(Data excerpts)
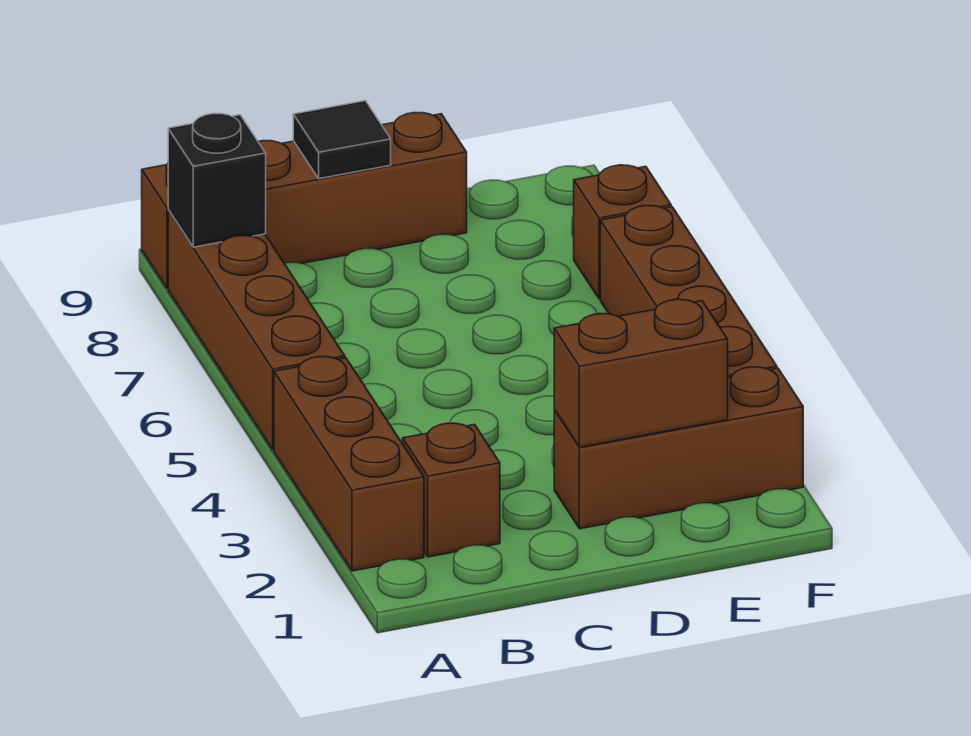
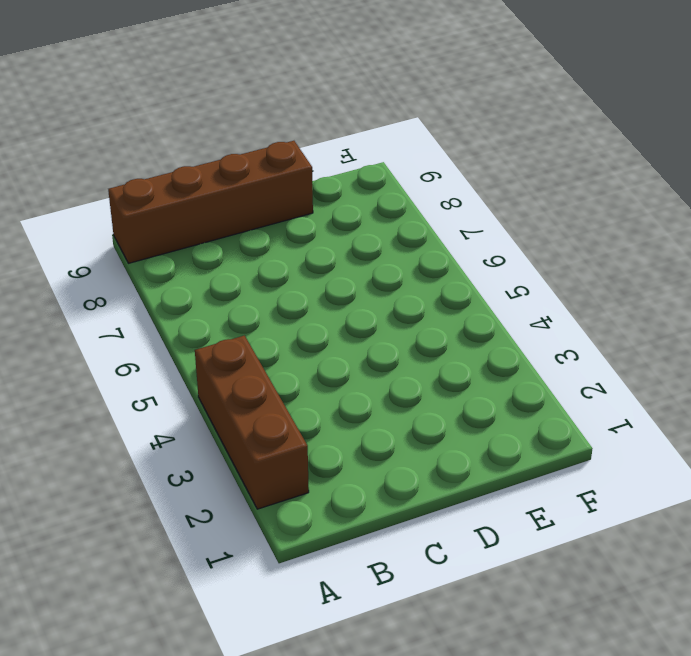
none -> brown brick A5:A8 level 1
none -> brown brick B2 level 1

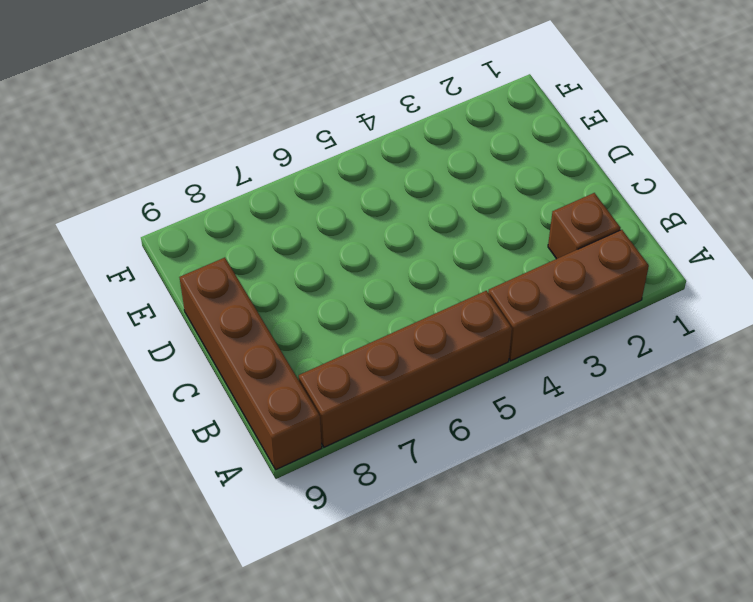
none -> brown brick D2:F2 level 1
none -> brown brick F3:F6 level 1

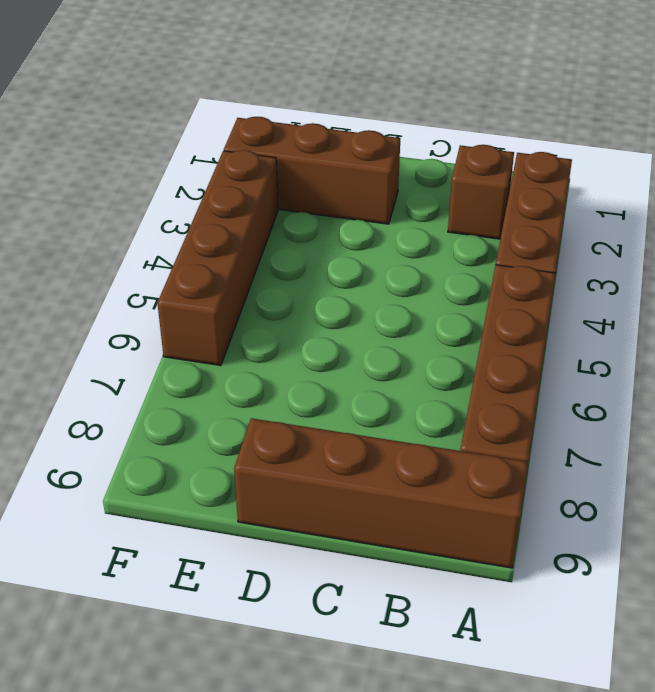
none -> brown brick F7 level 1
none -> black brick A8 level 2

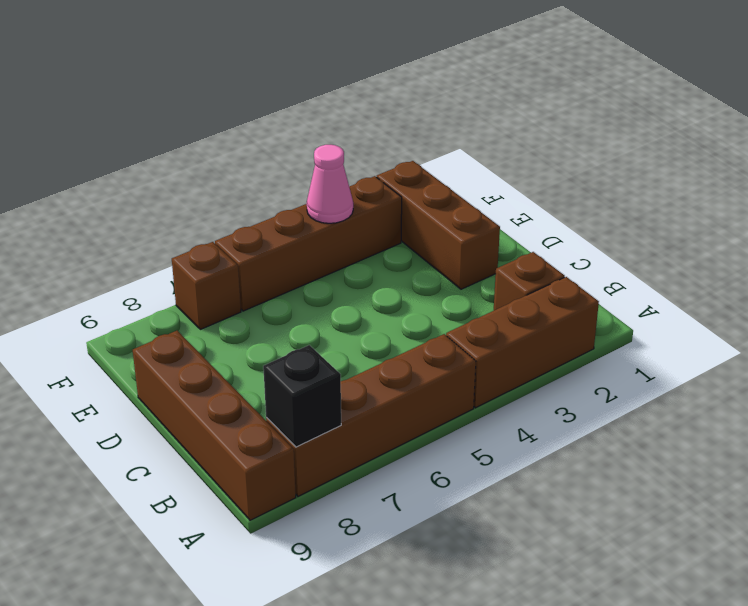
pink cone F4 level 2 -> none
none -> black tile C9 level 2
none -> brown brick D2:E2 level 2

**INSTRUCTIONS TO FOLLOW:**
Pictures are to be left out when the entries above are repeated exactly.

**SOLUTION TO THE PROBLEM:**
none -> brown brick A5:A8 level 1
none -> brown brick B2 level 1

none -> brown brick D2:F2 level 1
none -> brown brick F3:F6 level 1

none -> brown brick F7 level 1
none -> black brick A8 level 2

pink cone F4 level 2 -> none
none -> black tile C9 level 2
none -> brown brick D2:E2 level 2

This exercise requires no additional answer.